● TASK
In the entries below, how many lines hold the string "cutting"? Give only the number.

[Object change descriptions]
——————————
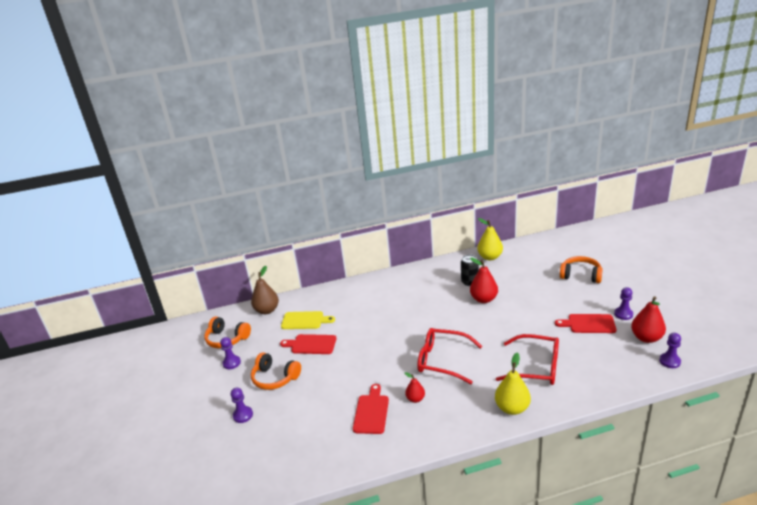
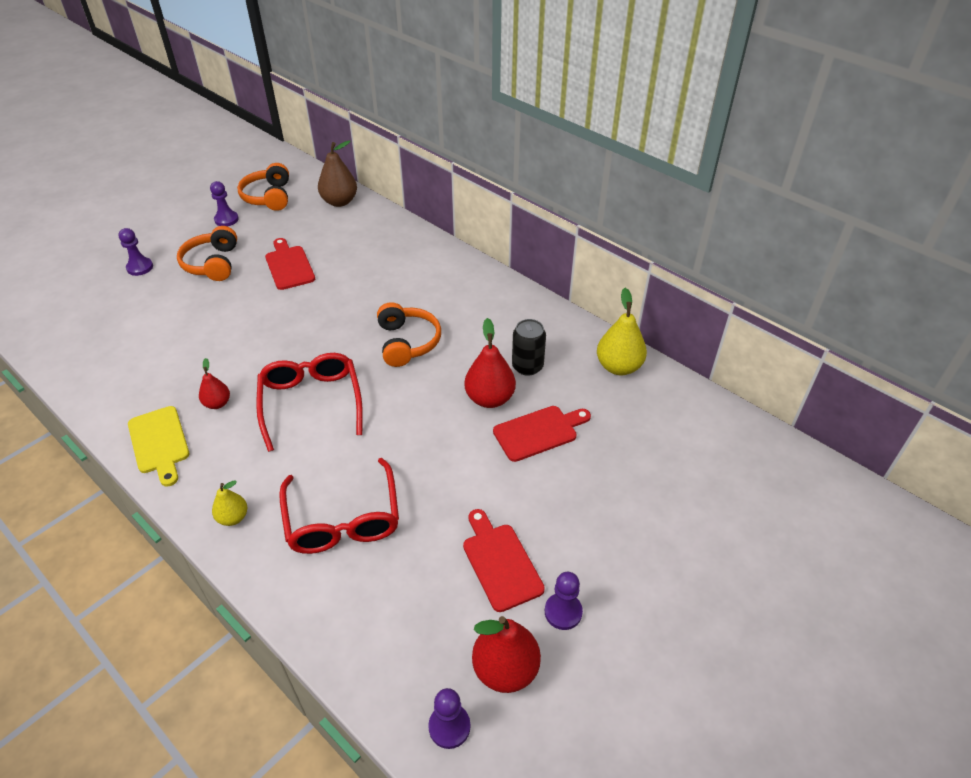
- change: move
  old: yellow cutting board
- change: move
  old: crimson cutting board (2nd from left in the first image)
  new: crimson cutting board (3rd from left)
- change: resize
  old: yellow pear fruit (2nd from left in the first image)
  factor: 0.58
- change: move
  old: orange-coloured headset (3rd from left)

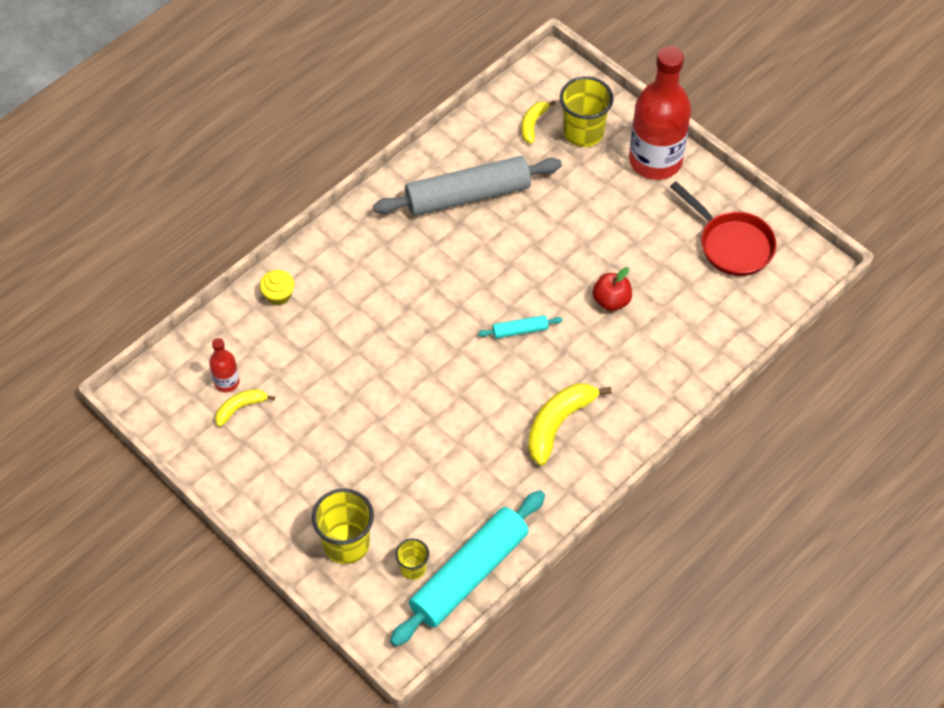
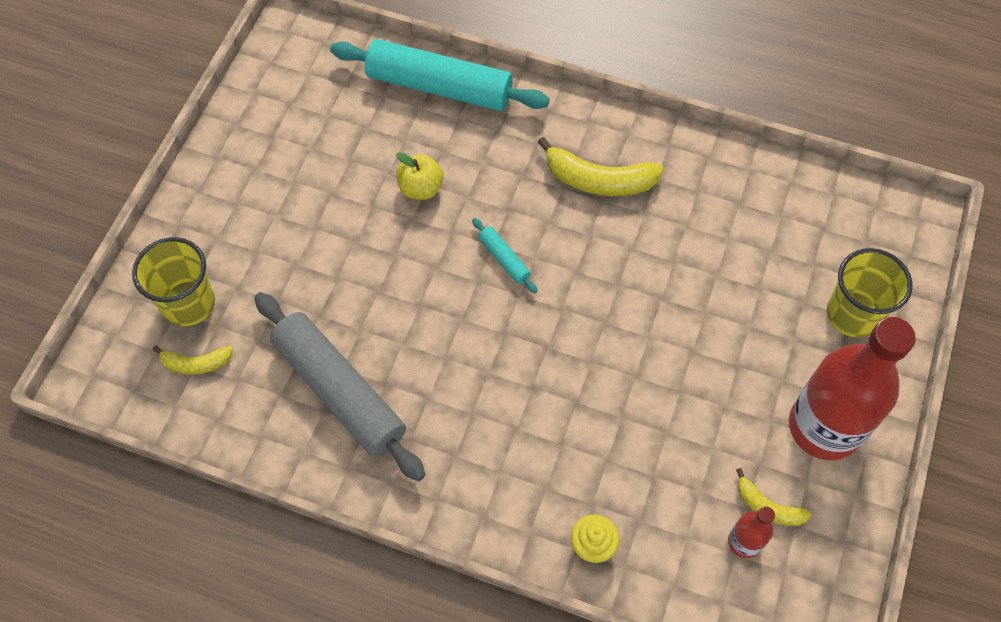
- change: move
  old: aqua dough roller (1st from left)
- change: delete
  old: yellow beaker (2nd from left)
- change: recolor
  old: crimson apple fruit
  new: yellow apple fruit
- change: move
  old: crimson flask (2nd from left)
- change: delete
  old: crimson skillet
——————————
● EXERCISE RESPONSE
3